AIM OF THE EXERCISE. Every line in the records below that holds the word "cake" is to be copied.

DATA EXTRACT.
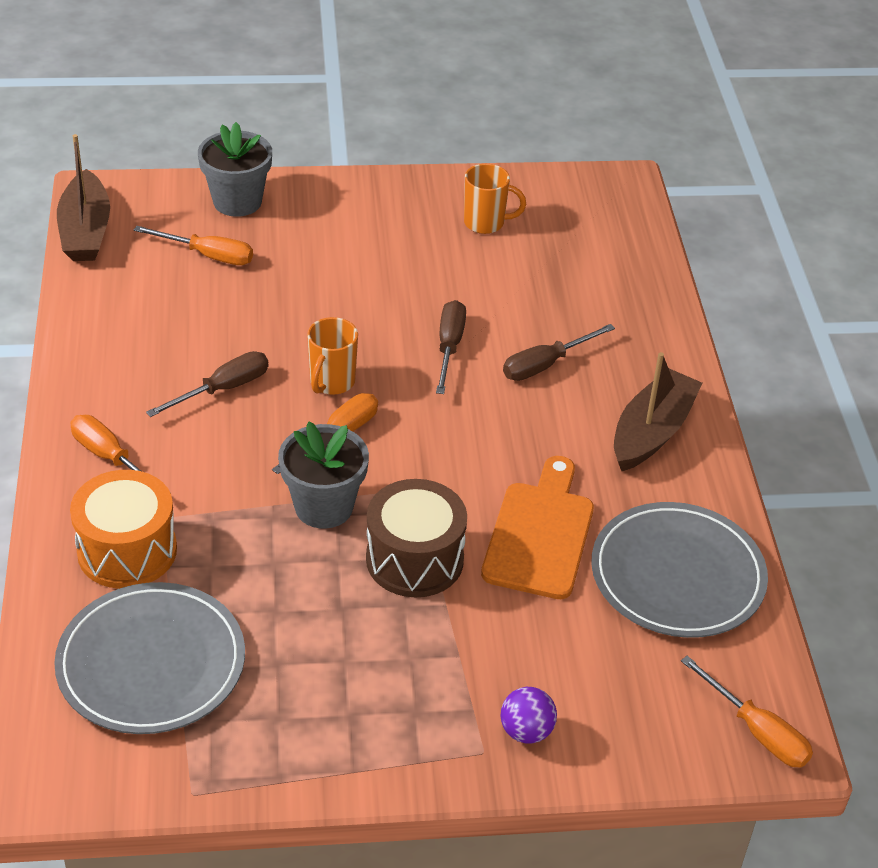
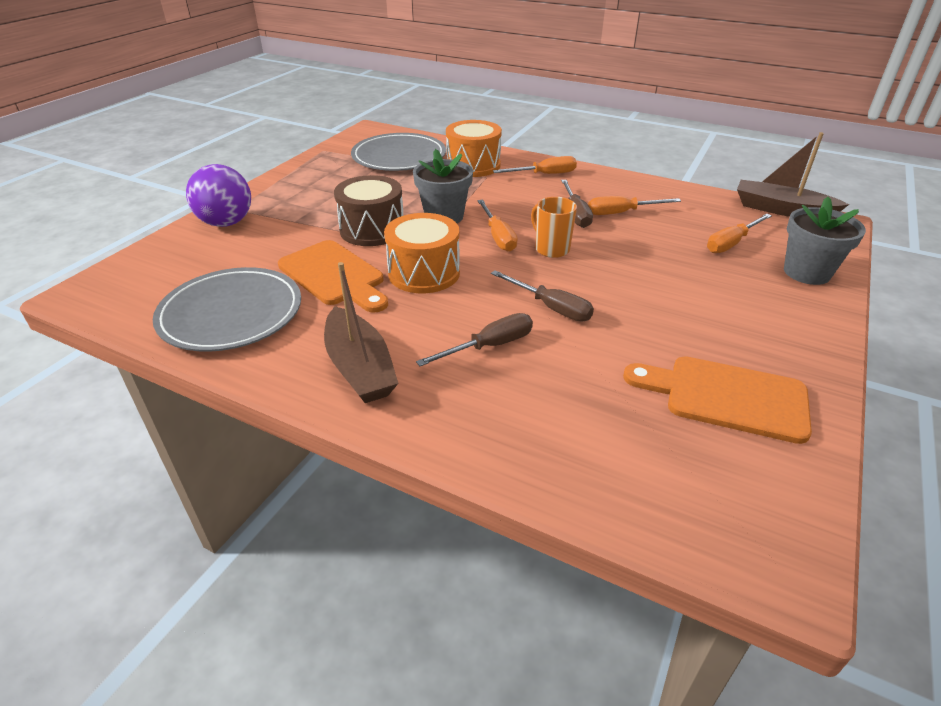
camera: 125 degrees right, 5 degrees down
(469, 462) = (424, 273): none -> orange drum
(485, 223) = (726, 397): orange mug -> orange cutting board
(526, 731) = (226, 223): purple ball -> purple ball, size x1.79
(545, 365) = (489, 346): brown screwdriver -> brown screwdriver turned 60 degrees clockwise
(757, 731) = (102, 289): orange screwdriver -> orange screwdriver (621, 213)

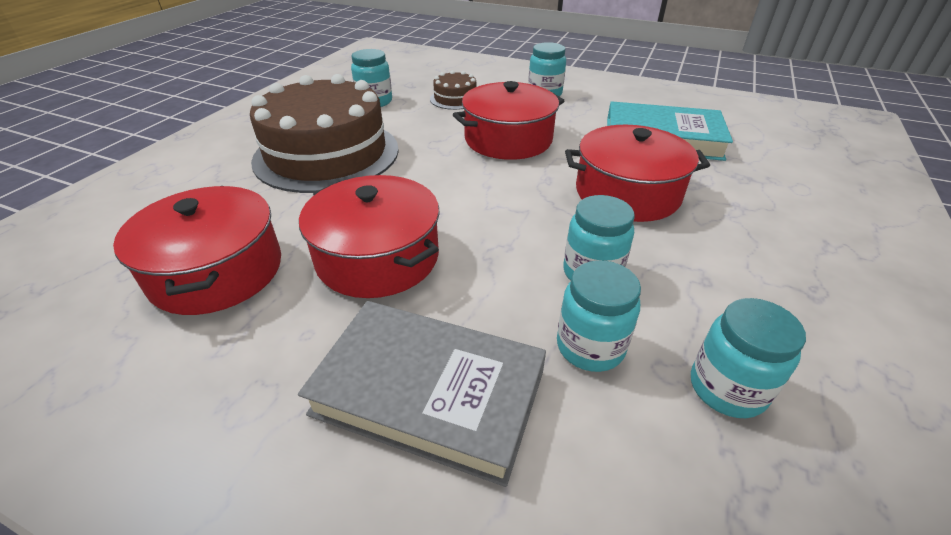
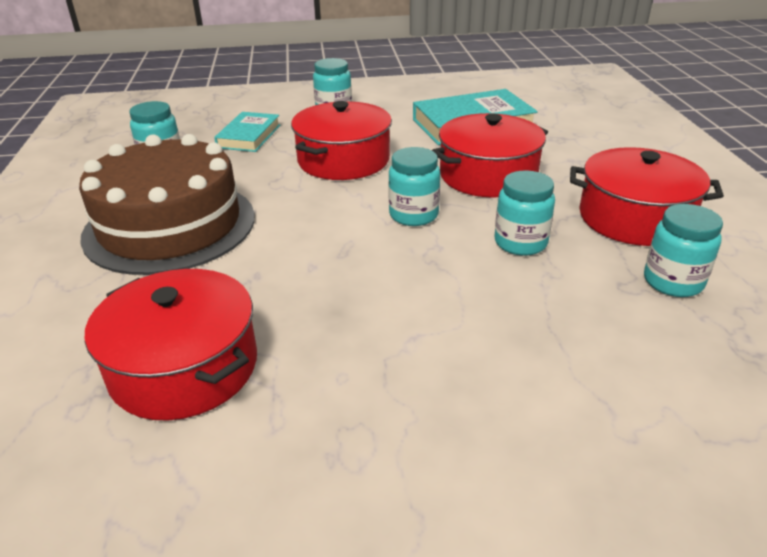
camera: 30 degrees left, 5 degrees down
(377, 257) = (335, 295): red pot -> red pot (634, 218)
(429, 393) = (490, 371): grey book -> none
(455, 99) = (249, 136): brown cake -> turquoise book
(590, 347) = (569, 292): turquoise jar -> turquoise jar (413, 215)

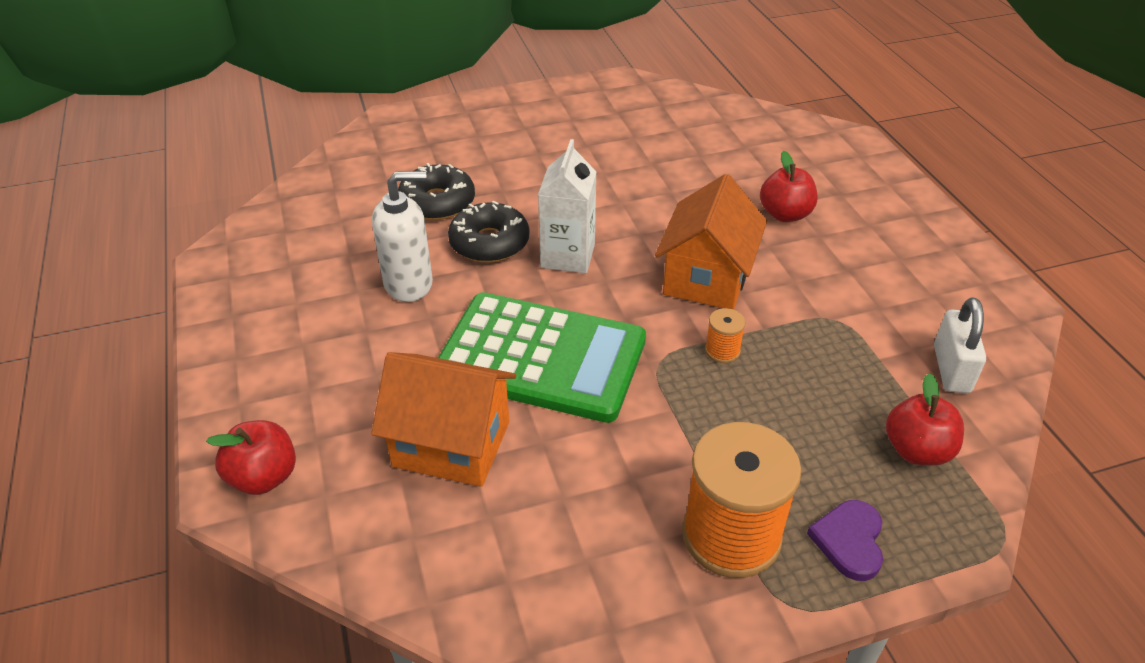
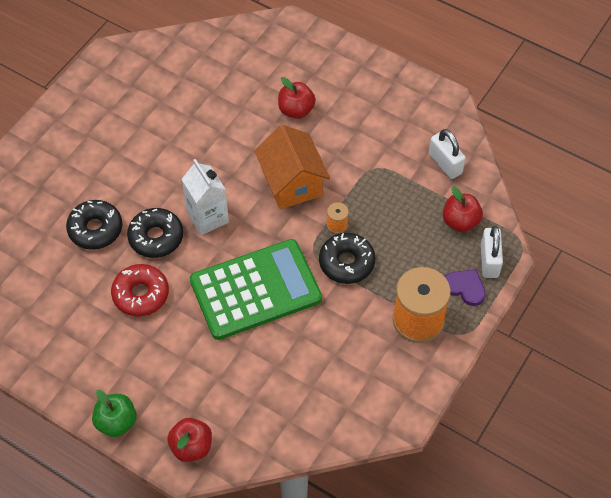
camera: 40 degrees left, 15 degrees up
(225, 390) = (116, 422): none -> green apple
(409, 284) = (141, 294): white soap dispenser -> red donut
(452, 444) = (260, 366): orange house -> none
(693, 399) = (346, 263): none -> black donut
(849, 541) = (465, 287): purple heart -> purple heart turned 150 degrees clockwise
(924, 530) = (489, 261): none -> white padlock

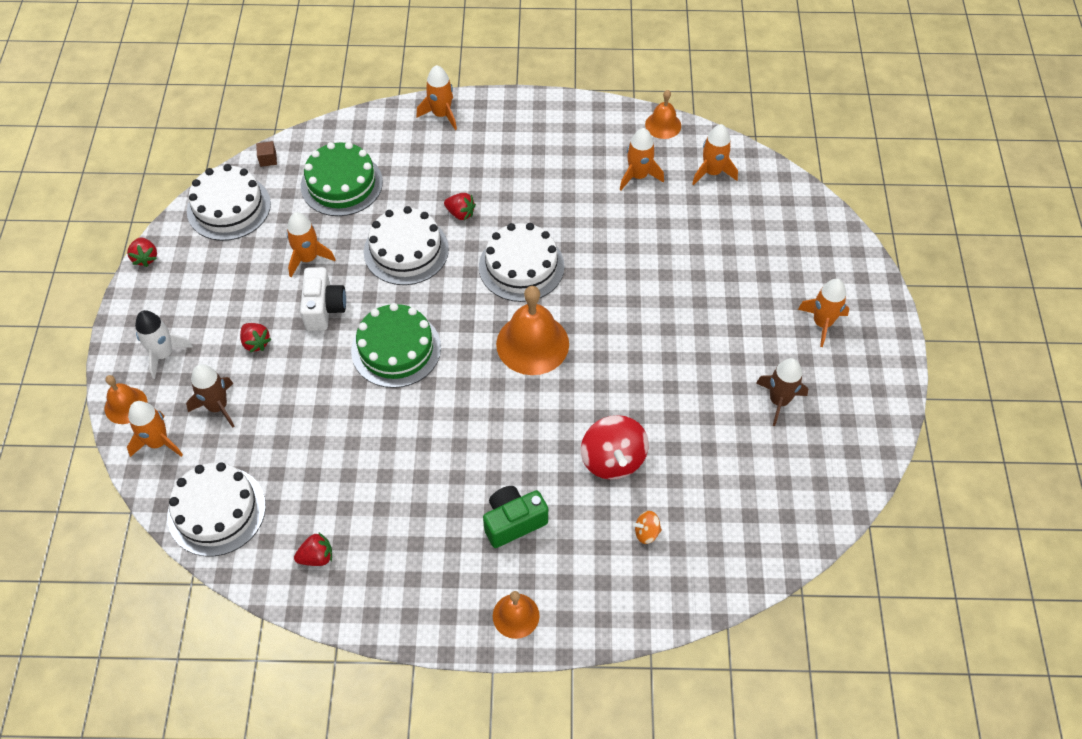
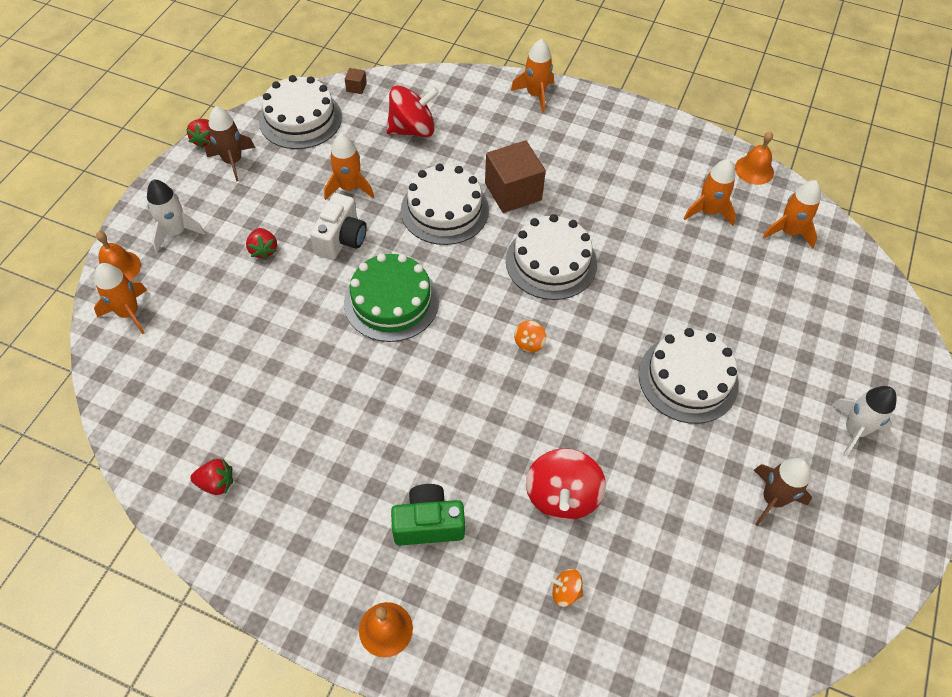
camera: 20 degrees right, 0 degrees up
(216, 511) = (147, 399): white cake -> white cake (688, 379)
(218, 406) = (199, 298): brown rocket -> brown rocket (233, 161)
(341, 184) = (412, 129): green cake -> red spinning top
(460, 213) = (513, 192): red strawberry -> brown cube
(532, 344) = (529, 343): orange bell -> orange spinning top
(822, 323) = (854, 430): orange rocket -> white rocket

EXERCISE ANSWER.
(455, 99) = (249, 136): brown cake -> turquoise book
(216, 511) = (147, 399): white cake -> white cake (688, 379)
(341, 184) = (412, 129): green cake -> red spinning top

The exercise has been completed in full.